INFORMATION GIVEN:
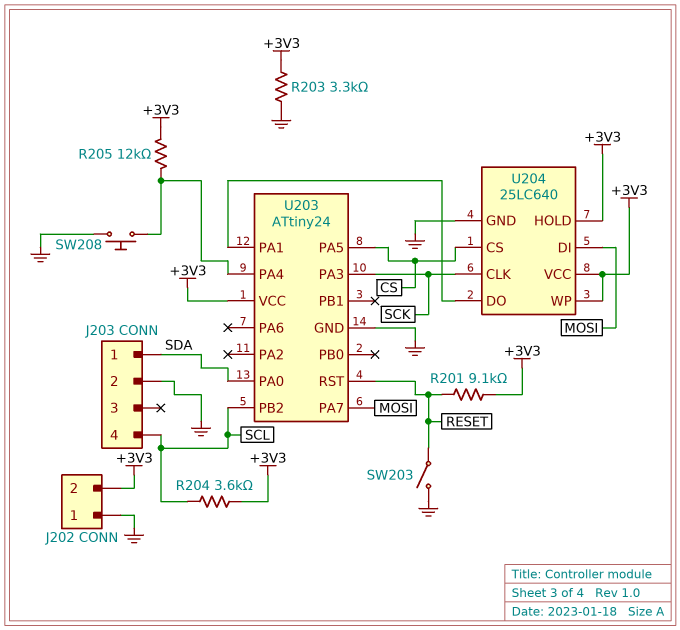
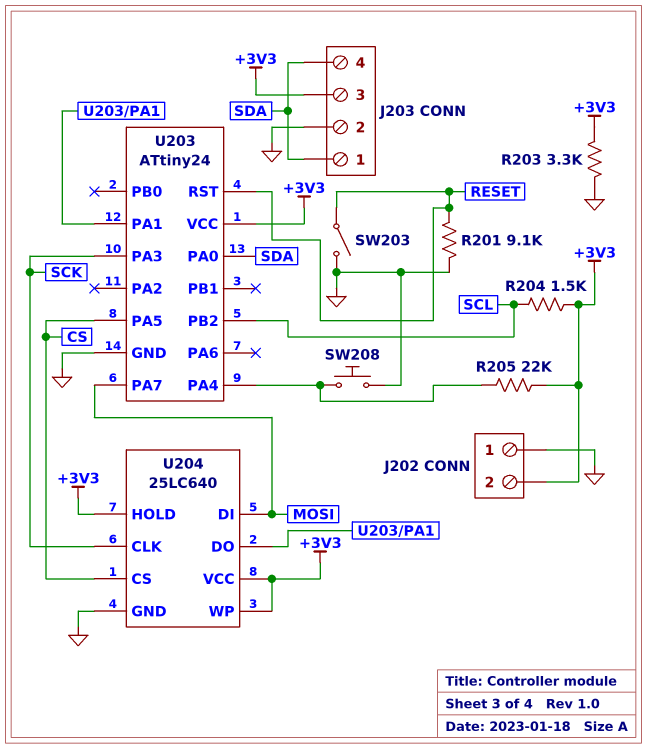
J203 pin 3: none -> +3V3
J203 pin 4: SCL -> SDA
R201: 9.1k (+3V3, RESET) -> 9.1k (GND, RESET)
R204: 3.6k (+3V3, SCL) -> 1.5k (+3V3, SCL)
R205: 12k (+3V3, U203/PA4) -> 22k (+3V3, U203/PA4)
--
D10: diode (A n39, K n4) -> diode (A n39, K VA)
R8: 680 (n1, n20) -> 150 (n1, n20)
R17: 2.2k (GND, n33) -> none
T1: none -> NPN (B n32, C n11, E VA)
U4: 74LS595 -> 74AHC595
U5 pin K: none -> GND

DESCRIPTION OF THE TASK:
Taking the entries above, write out exactly each line from the one holding "R201: 9.1k (+3V3, RESET) -> 9.1k (GND, RESET)" to the one holding "R205: 12k (+3V3, U203/PA4)", both included, and stop there.

EXERCISE ANSWER:
R201: 9.1k (+3V3, RESET) -> 9.1k (GND, RESET)
R204: 3.6k (+3V3, SCL) -> 1.5k (+3V3, SCL)
R205: 12k (+3V3, U203/PA4) -> 22k (+3V3, U203/PA4)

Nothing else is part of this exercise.